EXCERPTED RECORDS section start

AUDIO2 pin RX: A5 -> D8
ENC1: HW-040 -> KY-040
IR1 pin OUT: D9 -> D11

EXCERPTED RECORDS section end
EXCERPTED RECORDS section start

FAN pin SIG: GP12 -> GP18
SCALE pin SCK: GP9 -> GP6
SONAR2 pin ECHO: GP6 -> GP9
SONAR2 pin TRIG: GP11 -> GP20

EXCERPTED RECORDS section end
EXCERPTED RECORDS section start

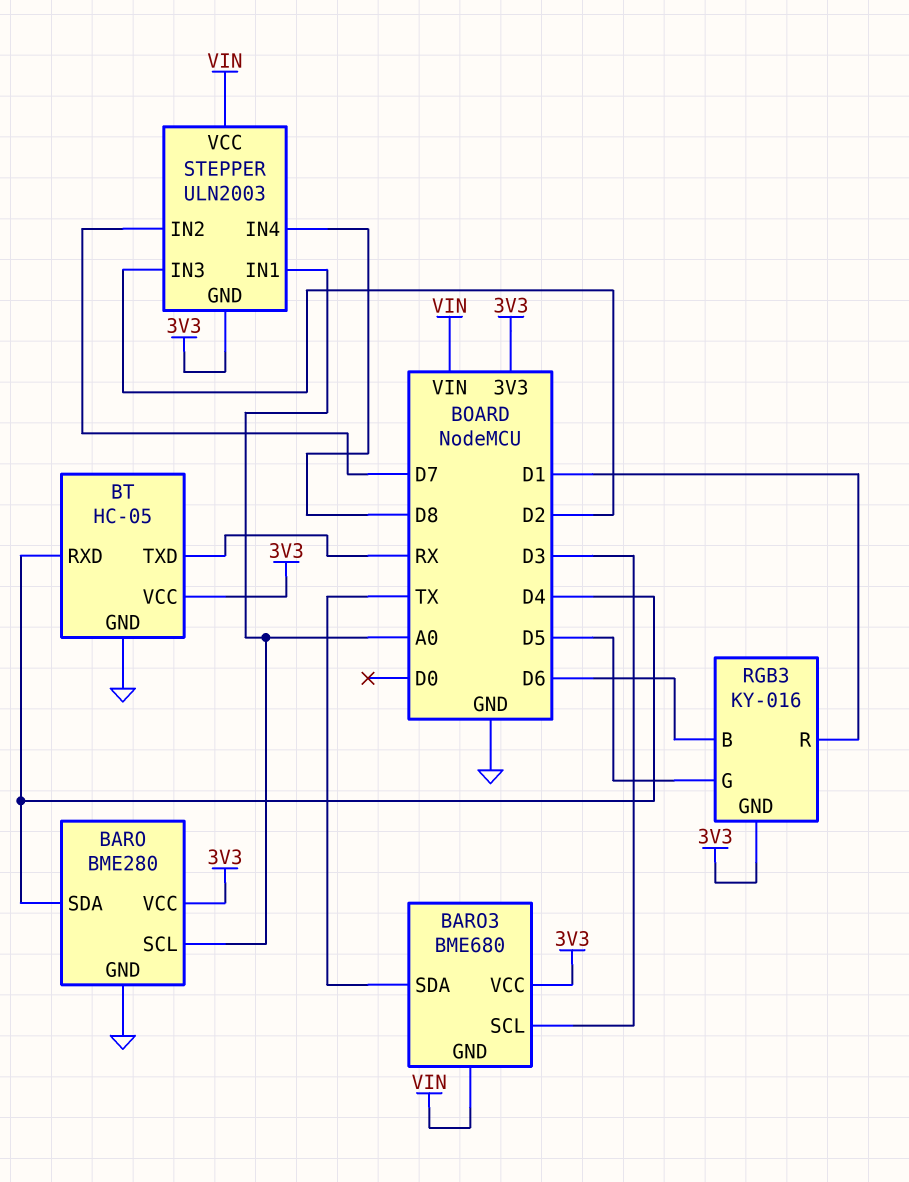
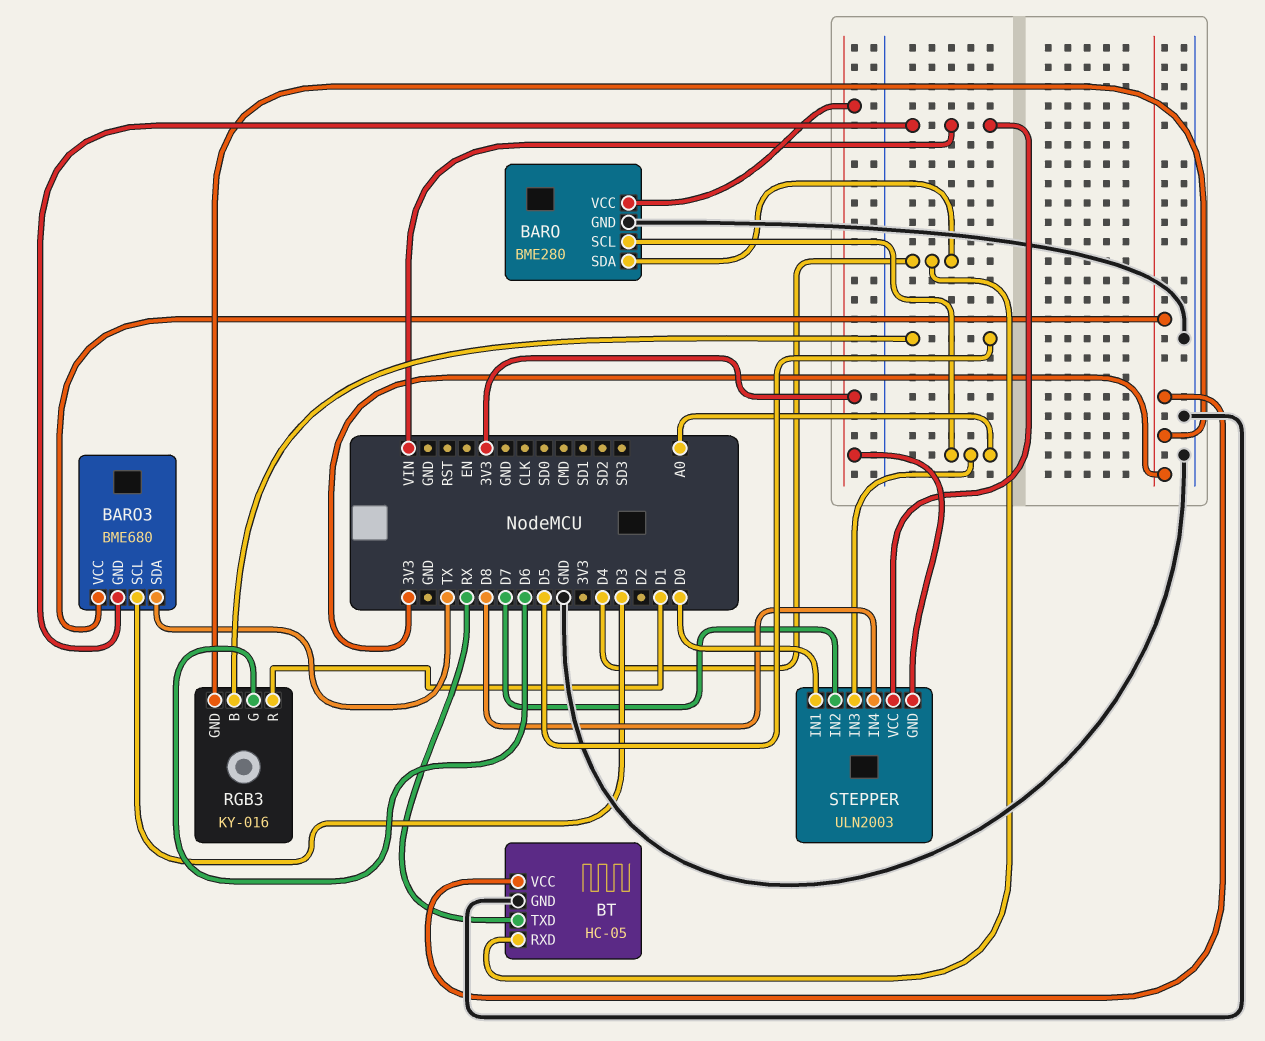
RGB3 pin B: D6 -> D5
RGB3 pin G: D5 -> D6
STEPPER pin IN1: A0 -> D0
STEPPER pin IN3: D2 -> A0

EXCERPTED RECORDS section end

#### [ACTION ITEM]
Please state how many lines in the material above include the word "STEPPER". Nothing but the number is wanted.

#### [EXERCISE RESPONSE]
2